> _Material for the task_:

BEGIN

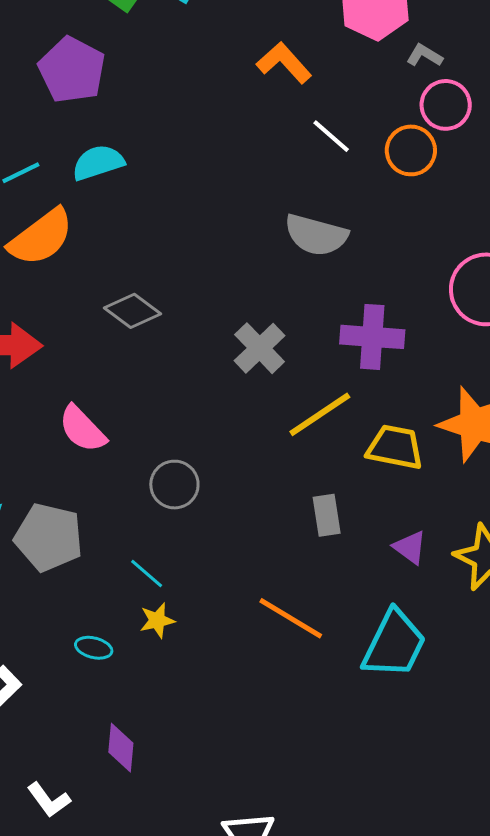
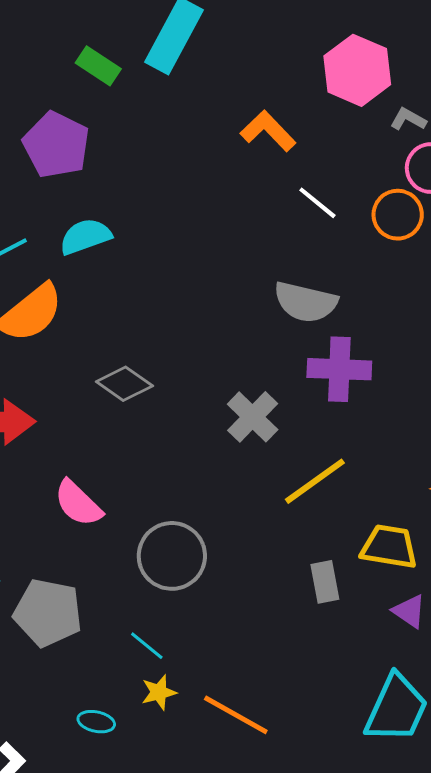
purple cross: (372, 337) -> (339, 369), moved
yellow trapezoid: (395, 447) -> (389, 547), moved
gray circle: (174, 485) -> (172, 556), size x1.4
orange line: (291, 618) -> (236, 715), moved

END
BEGIN

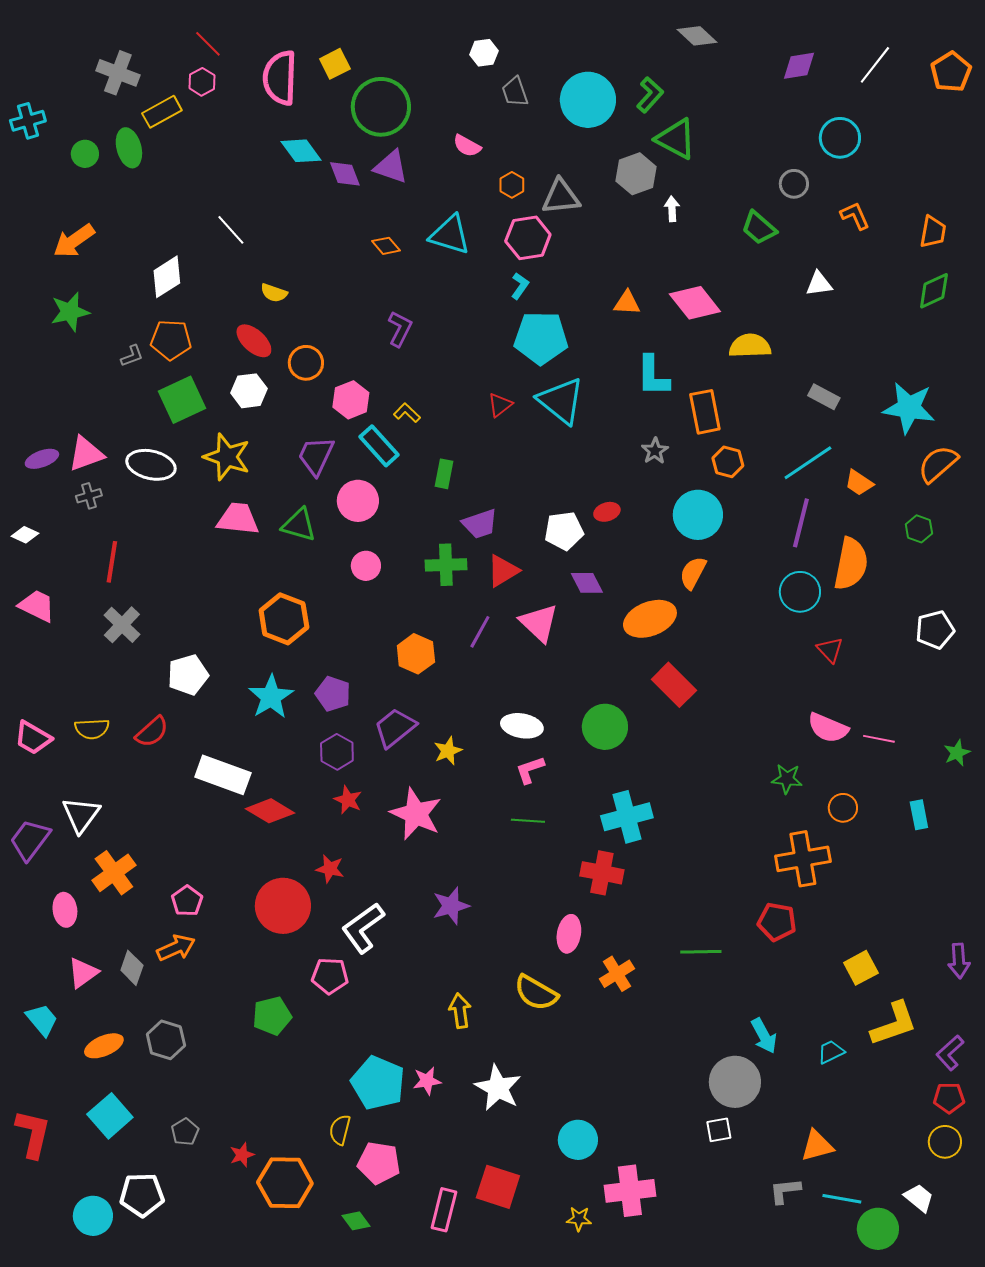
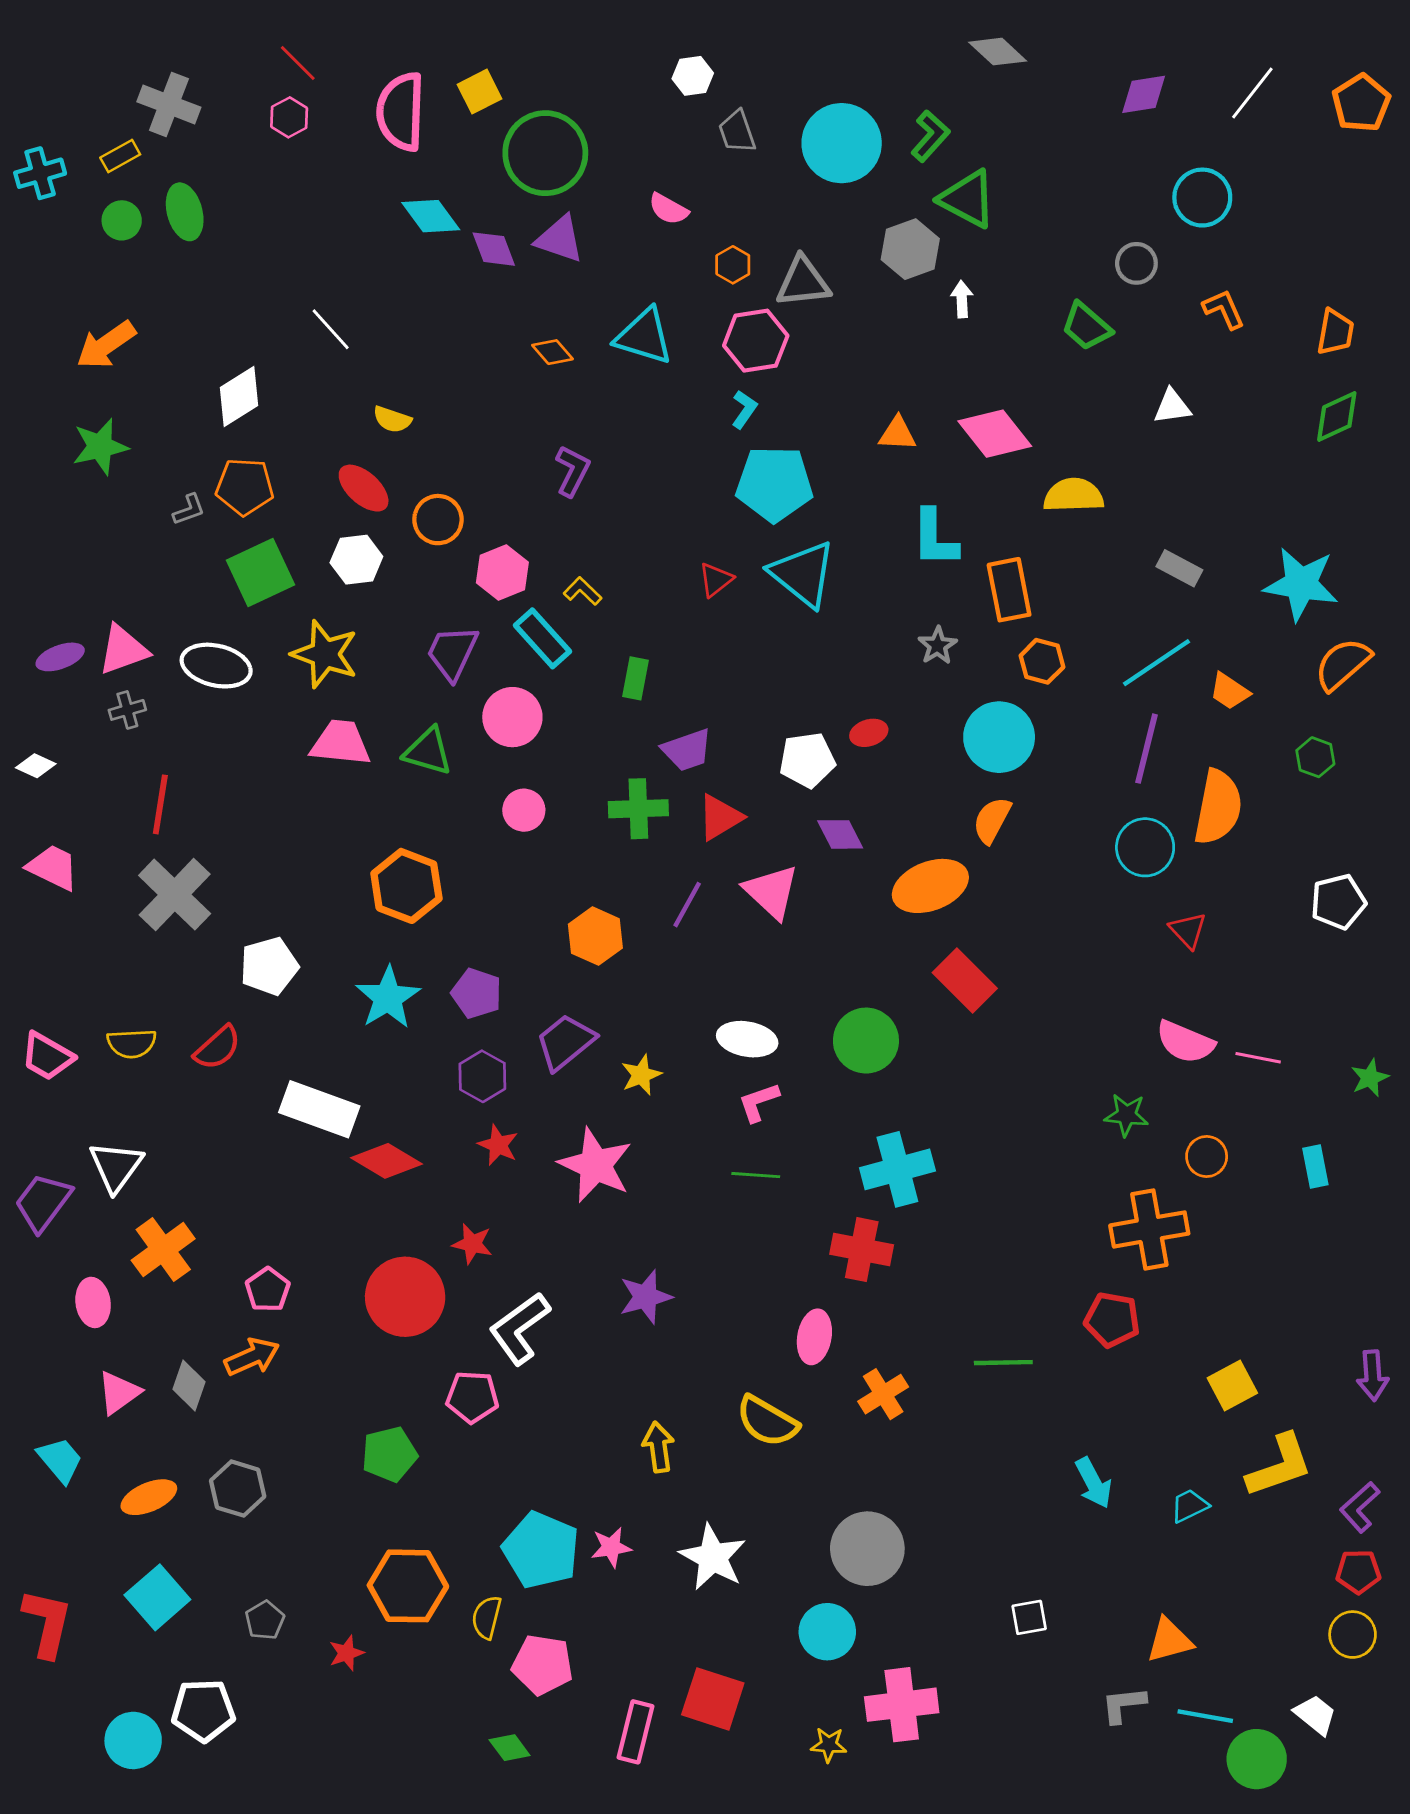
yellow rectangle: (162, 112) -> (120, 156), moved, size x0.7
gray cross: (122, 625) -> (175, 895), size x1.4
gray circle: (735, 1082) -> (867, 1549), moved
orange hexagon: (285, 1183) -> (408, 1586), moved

END

> _Exercise prompt_: In the entries above, please find the line with "gray circle: (174, 485)" and the line with "orange line: (291, 618) -> (236, 715), moved", then write out exactly those two lines and every line between them, and nothing more.

> _Finished task_:
gray circle: (174, 485) -> (172, 556), size x1.4
orange line: (291, 618) -> (236, 715), moved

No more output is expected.